Task item: Reproduce the lines verbatim, starting at the beginning of the lines and ending at the line containing "Image resolution: width=960". Omit the pictures from the output.

#####

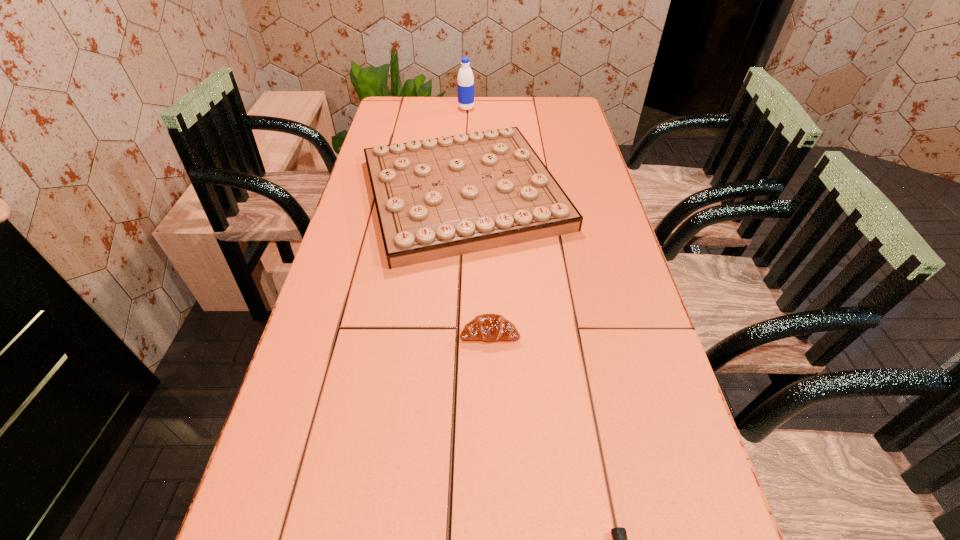
At what (x,y) coordinates should I click in order to perform the action: click on the tallest object. Please return your answer as a coordinate pair (x, y). This screenshot has height=540, width=960. Looking at the image, I should click on (465, 85).

Image resolution: width=960 pixels, height=540 pixels. Identify the location of the farthest object. (465, 85).

This screenshot has width=960, height=540. I want to click on the second tallest object, so pos(436,198).

In order to click on gameboard in this screenshot , I will do `click(436, 198)`.

The width and height of the screenshot is (960, 540). I want to click on the second shortest object, so click(489, 327).

Locate an element on the screen. This screenshot has width=960, height=540. the third farthest object is located at coordinates (489, 327).

Where is `vacant space located on the left of the tallest object`? This screenshot has width=960, height=540. vacant space located on the left of the tallest object is located at coordinates (402, 108).

This screenshot has width=960, height=540. In order to click on vacant space located on the back of the second farthest object in this screenshot , I will do `click(467, 120)`.

What are the coordinates of `free space located 0.150m on the left of the third farthest object` in the screenshot? It's located at (395, 333).

I want to click on object located at the far edge, so click(x=465, y=85).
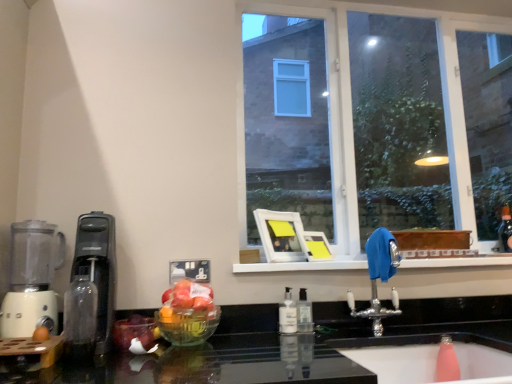
Question: From the image's perspective, is clear plastic soap dispenser at center, the 1th bottle in the back-to-front sequence, above pink rubber sink at lower right?

Choices:
 (A) no
 (B) yes

Answer: (B)

Question: Is clear plastic soap dispenser at center, marked as the first bottle in a right-to-left arrangement, shorter than pink rubber sink at lower right?

Choices:
 (A) no
 (B) yes

Answer: (A)

Question: Is clear plastic soap dispenser at center, marked as the first bottle in a right-to-left arrangement, in front of pink rubber sink at lower right?

Choices:
 (A) no
 (B) yes

Answer: (A)

Question: Considering the relative sizes of clear plastic soap dispenser at center, placed as the 3th bottle when sorted from left to right, and pink rubber sink at lower right in the image provided, is clear plastic soap dispenser at center, placed as the 3th bottle when sorted from left to right, wider than pink rubber sink at lower right?

Choices:
 (A) no
 (B) yes

Answer: (A)

Question: Is clear plastic soap dispenser at center, placed as the 3th bottle when sorted from left to right, located outside pink rubber sink at lower right?

Choices:
 (A) yes
 (B) no

Answer: (A)

Question: Would you say clear plastic soap dispenser at center, acting as the third bottle starting from the front, contains pink rubber sink at lower right?

Choices:
 (A) yes
 (B) no

Answer: (B)

Question: Is pink rubber sink at lower right further to camera compared to shiny red apple at lower left?

Choices:
 (A) no
 (B) yes

Answer: (A)

Question: Is pink rubber sink at lower right at the left side of shiny red apple at lower left?

Choices:
 (A) yes
 (B) no

Answer: (B)

Question: Could you tell me if pink rubber sink at lower right is turned towards shiny red apple at lower left?

Choices:
 (A) yes
 (B) no

Answer: (B)

Question: Is pink rubber sink at lower right not within shiny red apple at lower left?

Choices:
 (A) yes
 (B) no

Answer: (A)

Question: From the image's perspective, is pink rubber sink at lower right located beneath shiny red apple at lower left?

Choices:
 (A) no
 (B) yes

Answer: (B)

Question: From a real-world perspective, is pink rubber sink at lower right under shiny red apple at lower left?

Choices:
 (A) yes
 (B) no

Answer: (A)

Question: From the image's perspective, is transparent glass bottle at left, placed as the 1th bottle when sorted from left to right, below white plastic blender at left?

Choices:
 (A) no
 (B) yes

Answer: (B)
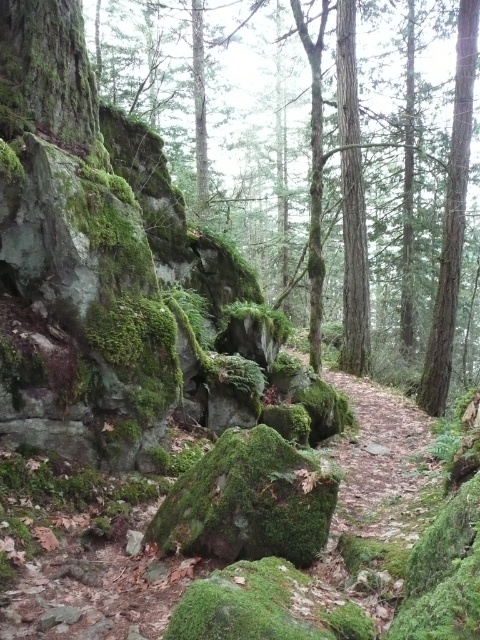
Question: Which of the following is the closest to the observer?

Choices:
 (A) (363, 186)
 (B) (343, 529)

Answer: (B)

Question: Which point is closer to the camera taking this photo?

Choices:
 (A) (443, 134)
 (B) (418, 524)

Answer: (B)

Question: Is green mossy rock at center thinner than brown dirt path at center?

Choices:
 (A) no
 (B) yes

Answer: (A)

Question: Does green mossy rock at center appear over brown dirt path at center?

Choices:
 (A) no
 (B) yes

Answer: (B)

Question: Can you confirm if green mossy rock at center is smaller than brown dirt path at center?

Choices:
 (A) no
 (B) yes

Answer: (A)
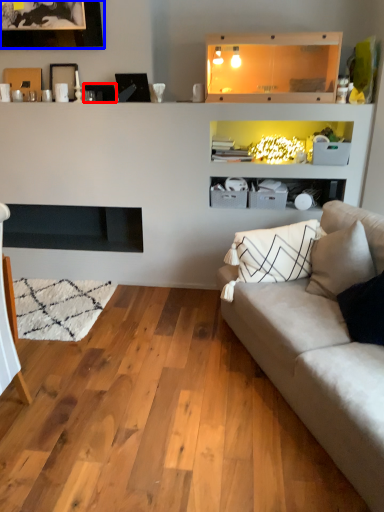
Question: Among these objects, which one is nearest to the camera, picture frame (highlighted by a red box) or picture frame (highlighted by a blue box)?

Choices:
 (A) picture frame
 (B) picture frame

Answer: (B)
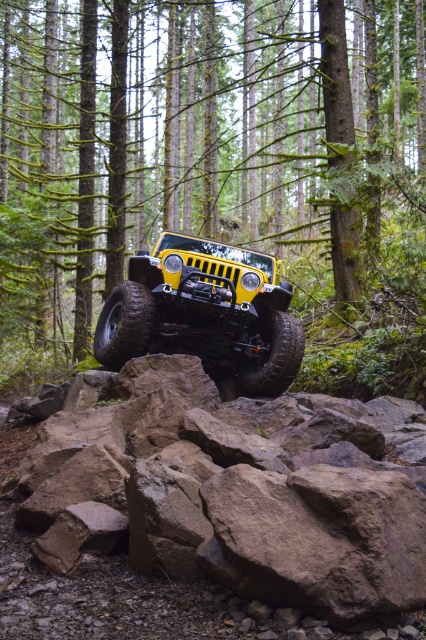
Who is lower down, green mossy tree trunk at center or yellow matte/soft jeep at center?

Positioned lower is yellow matte/soft jeep at center.

Is green mossy tree trunk at center smaller than yellow matte/soft jeep at center?

No, green mossy tree trunk at center is not smaller than yellow matte/soft jeep at center.

Find the location of a particular element. green mossy tree trunk at center is located at coordinates (204, 140).

Can you confirm if green mossy tree trunk at center is shorter than brown rough rock at center?

No.

Between point (32, 10) and point (34, 493), which one is positioned behind?

The point (32, 10) is more distant.

This screenshot has height=640, width=426. Describe the element at coordinates (204, 140) in the screenshot. I see `green mossy tree trunk at center` at that location.

The width and height of the screenshot is (426, 640). Find the location of `green mossy tree trunk at center`. green mossy tree trunk at center is located at coordinates click(204, 140).

Is brown rough rock at center closer to the viewer compared to yellow matte/soft jeep at center?

Yes, brown rough rock at center is in front of yellow matte/soft jeep at center.

Which is below, brown rough rock at center or yellow matte/soft jeep at center?

Positioned lower is brown rough rock at center.

Locate an element on the screen. Image resolution: width=426 pixels, height=640 pixels. brown rough rock at center is located at coordinates (227, 492).

You are a GUI agent. You are given a task and a screenshot of the screen. Output one action in this format:
    pyautogui.click(x=<x>, y=<y>)
    Task: Click on the brown rough rock at center
    
    Given the screenshot: What is the action you would take?
    (x=227, y=492)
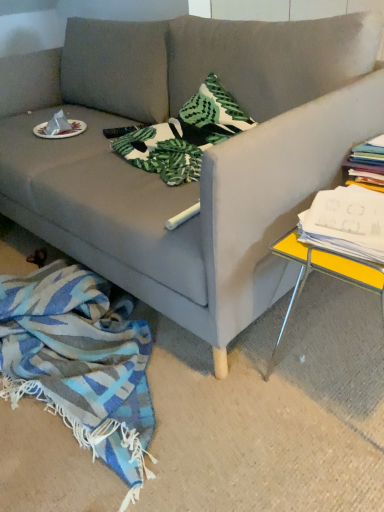
Question: Could you tell me if matte gray couch at center is turned towards white paper stack at right?

Choices:
 (A) no
 (B) yes

Answer: (A)

Question: Is matte gray couch at center shorter than white paper stack at right?

Choices:
 (A) no
 (B) yes

Answer: (A)

Question: Is the depth of matte gray couch at center less than that of white paper stack at right?

Choices:
 (A) no
 (B) yes

Answer: (B)

Question: Is matte gray couch at center bigger than white paper stack at right?

Choices:
 (A) no
 (B) yes

Answer: (B)

Question: Are matte gray couch at center and white paper stack at right making contact?

Choices:
 (A) no
 (B) yes

Answer: (A)

Question: In the image, is white paper plate at upper left positioned in front of or behind matte gray couch at center?

Choices:
 (A) behind
 (B) front

Answer: (A)

Question: Considering the positions of white paper plate at upper left and matte gray couch at center in the image, is white paper plate at upper left wider or thinner than matte gray couch at center?

Choices:
 (A) thin
 (B) wide

Answer: (A)

Question: Considering the positions of point click(36, 130) and point click(168, 284), is point click(36, 130) closer or farther from the camera than point click(168, 284)?

Choices:
 (A) closer
 (B) farther

Answer: (B)

Question: Visually, is white paper plate at upper left positioned to the left or to the right of matte gray couch at center?

Choices:
 (A) right
 (B) left

Answer: (B)

Question: Considering the positions of point (334, 230) and point (365, 265), is point (334, 230) closer or farther from the camera than point (365, 265)?

Choices:
 (A) closer
 (B) farther

Answer: (B)

Question: Based on their sizes in the image, would you say white paper stack at right is bigger or smaller than yellow metallic table at right?

Choices:
 (A) big
 (B) small

Answer: (B)

Question: Based on their positions, is white paper stack at right located to the left or right of yellow metallic table at right?

Choices:
 (A) left
 (B) right

Answer: (A)

Question: Is white paper stack at right in front of or behind yellow metallic table at right in the image?

Choices:
 (A) behind
 (B) front

Answer: (A)

Question: From a real-world perspective, is yellow metallic table at right physically located above or below blue woven blanket at lower left?

Choices:
 (A) below
 (B) above

Answer: (B)

Question: From the image's perspective, is yellow metallic table at right above or below blue woven blanket at lower left?

Choices:
 (A) above
 (B) below

Answer: (A)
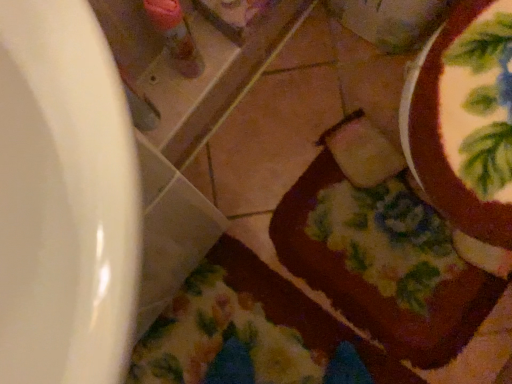
Question: From the image's perspective, relative to floral fabric blanket at lower center, is chocolate frosted cake at lower right above or below?

Choices:
 (A) above
 (B) below

Answer: (A)

Question: Is chocolate frosted cake at lower right inside or outside of floral fabric blanket at lower center?

Choices:
 (A) outside
 (B) inside

Answer: (A)

Question: Based on their sizes in the image, would you say chocolate frosted cake at lower right is bigger or smaller than floral fabric blanket at lower center?

Choices:
 (A) big
 (B) small

Answer: (A)

Question: Is floral fabric blanket at lower center inside the boundaries of chocolate frosted cake at lower right, or outside?

Choices:
 (A) inside
 (B) outside

Answer: (B)

Question: Looking at the image, does floral fabric blanket at lower center seem bigger or smaller compared to chocolate frosted cake at lower right?

Choices:
 (A) small
 (B) big

Answer: (A)

Question: From the image's perspective, is floral fabric blanket at lower center located above or below chocolate frosted cake at lower right?

Choices:
 (A) below
 (B) above

Answer: (A)

Question: Based on their positions, is floral fabric blanket at lower center located to the left or right of chocolate frosted cake at lower right?

Choices:
 (A) right
 (B) left

Answer: (B)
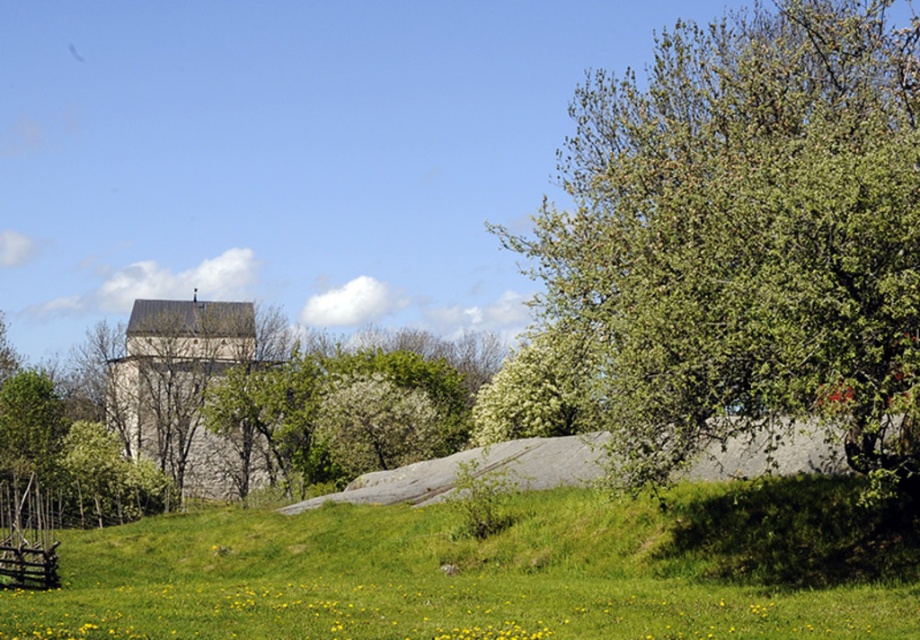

#####

Exercise response:
At what (x,y) coordinates should I click in order to perform the action: click on the tallest object. Please return your answer as a coordinate pair (x, y). This screenshot has height=540, width=960. Looking at the image, I should click on (465, 85).

Image resolution: width=960 pixels, height=540 pixels. Identify the location of the farthest object. (465, 85).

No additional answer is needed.